(Object state comparisons)
=== Section Start ===

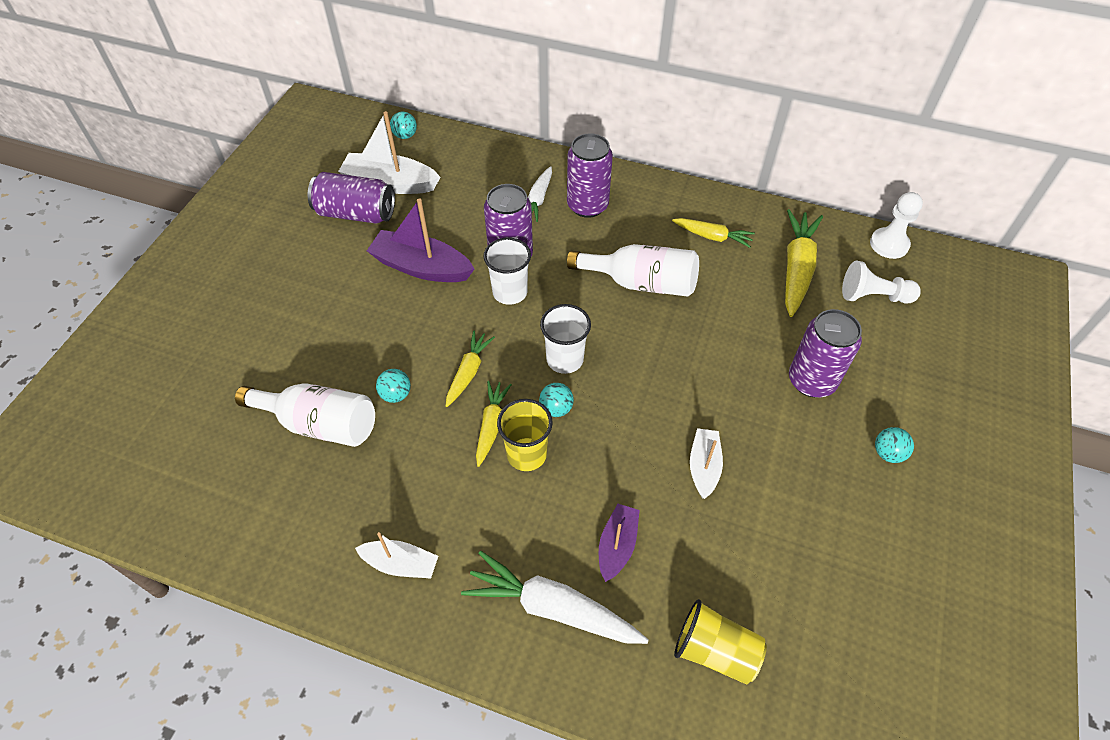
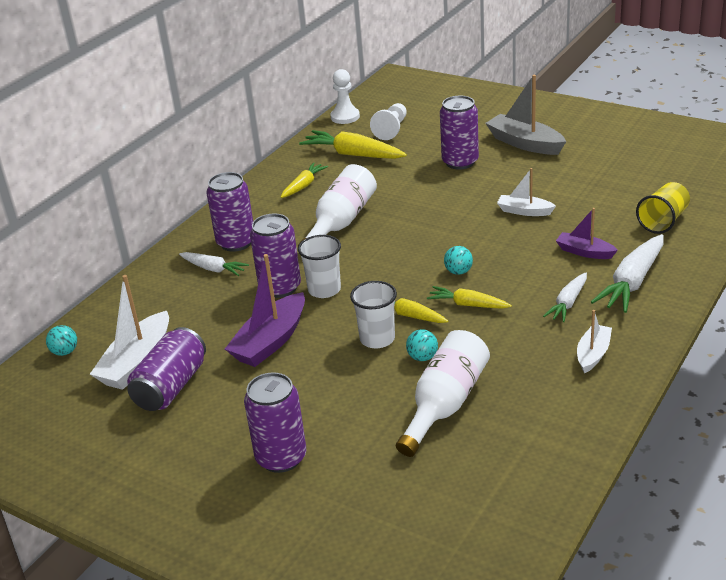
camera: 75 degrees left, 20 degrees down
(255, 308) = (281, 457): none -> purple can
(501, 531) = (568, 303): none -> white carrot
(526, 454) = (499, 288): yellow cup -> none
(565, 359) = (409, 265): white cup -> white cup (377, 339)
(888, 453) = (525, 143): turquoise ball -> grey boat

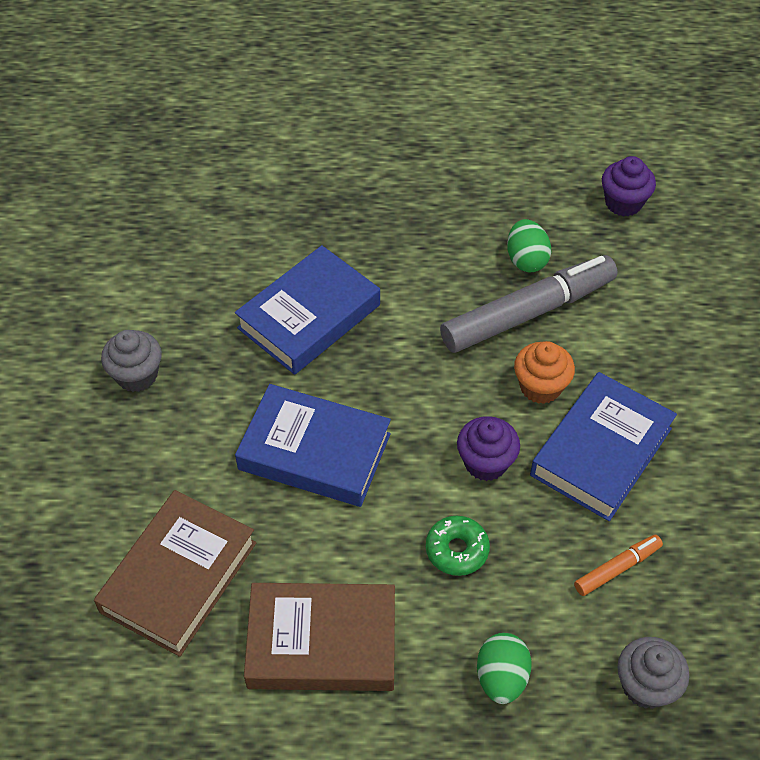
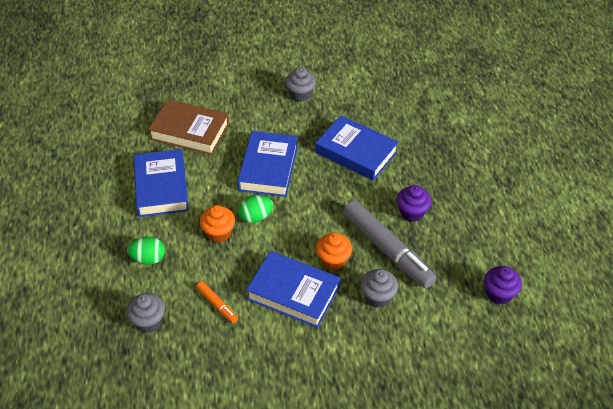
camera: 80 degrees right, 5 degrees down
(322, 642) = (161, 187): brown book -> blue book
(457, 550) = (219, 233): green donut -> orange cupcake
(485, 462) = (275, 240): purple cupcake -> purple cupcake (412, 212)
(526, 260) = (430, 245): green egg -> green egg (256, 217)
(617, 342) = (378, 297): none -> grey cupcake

=== Section End ===

> **EXERCISE GOAL**
Tally the lines above that hold "white" and write the result as a lone number.

> **SOLUTION TO THE EXERCISE**
2